(DATA Opens)

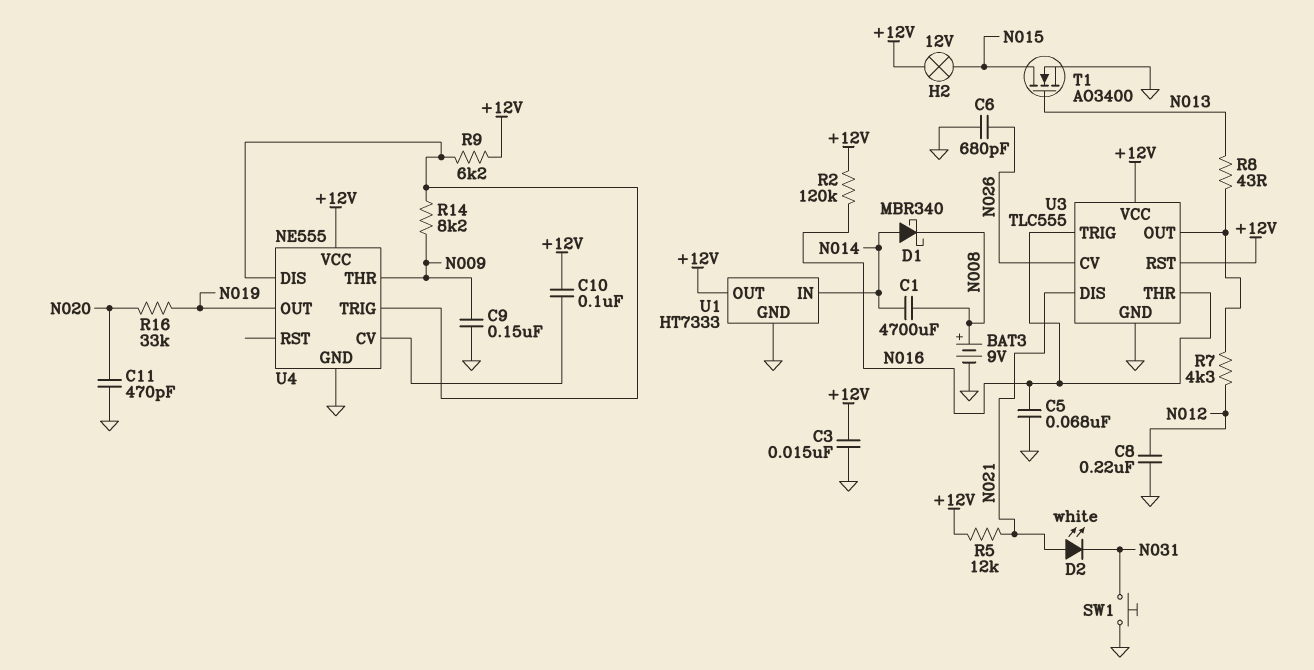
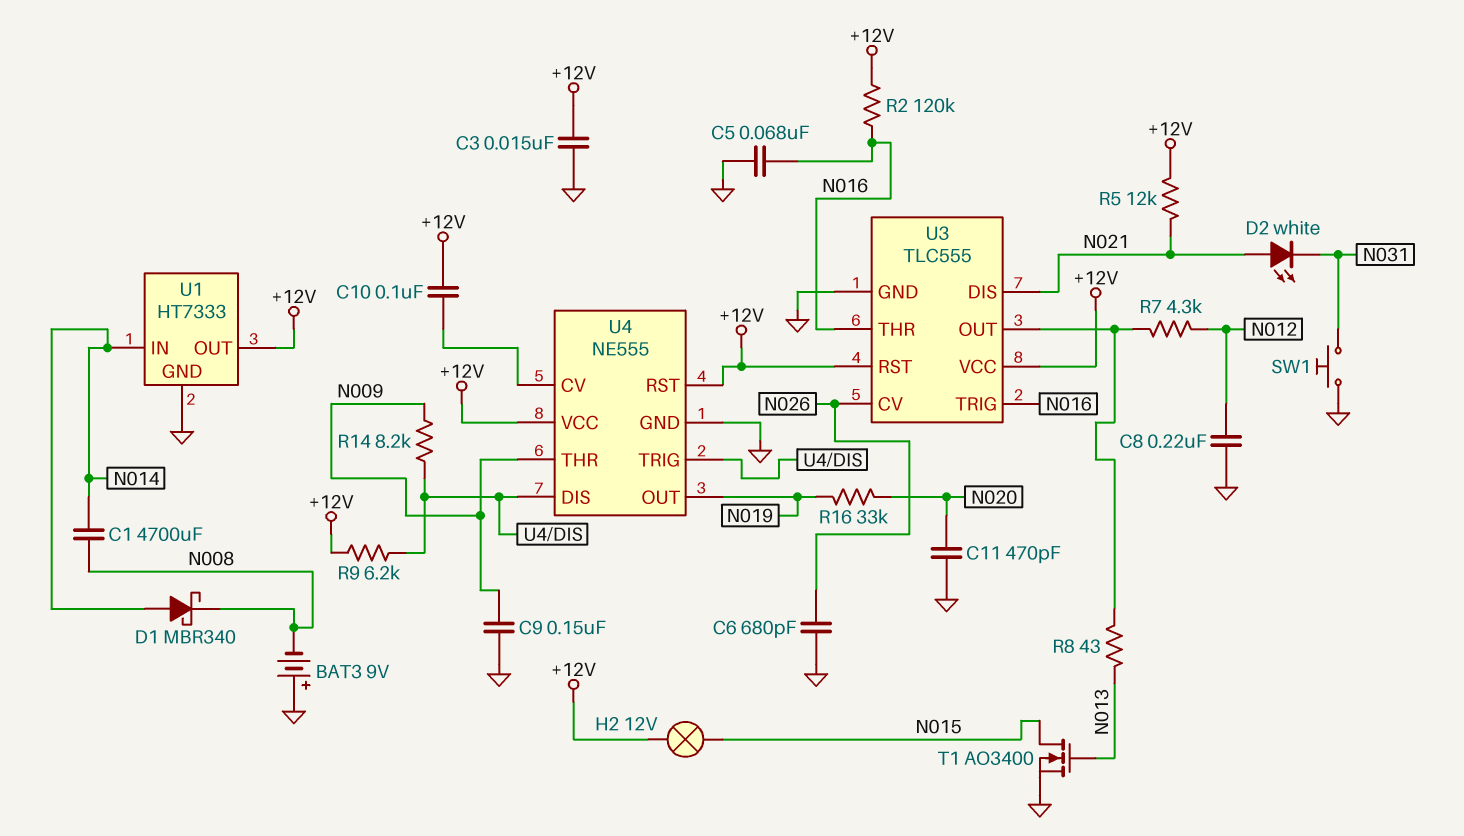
BAT3: 9V (plus N008, minus GND) -> 9V (plus GND, minus N008)
U4 pin RST: none -> +12V

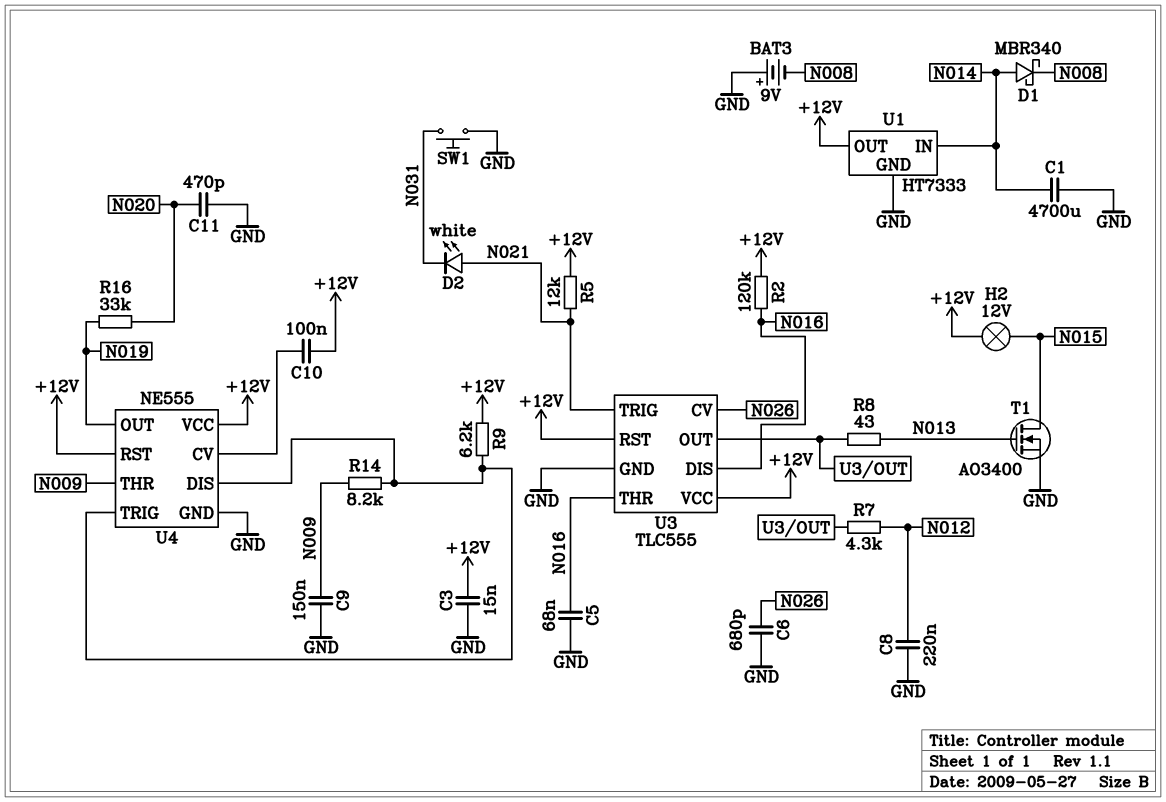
C1: 4700uF (N008, N014) -> 4700uF (GND, N014)
U3 pin DIS: N021 -> N016
U3 pin TRIG: N016 -> N021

(DATA Closes)

§ **EXERCISE BRIEF**: Write out each line again, exactly as it appears above, except for any picture.

§ **PROBLEM SOLUTION**:
BAT3: 9V (plus N008, minus GND) -> 9V (plus GND, minus N008)
U4 pin RST: none -> +12V

C1: 4700uF (N008, N014) -> 4700uF (GND, N014)
U3 pin DIS: N021 -> N016
U3 pin TRIG: N016 -> N021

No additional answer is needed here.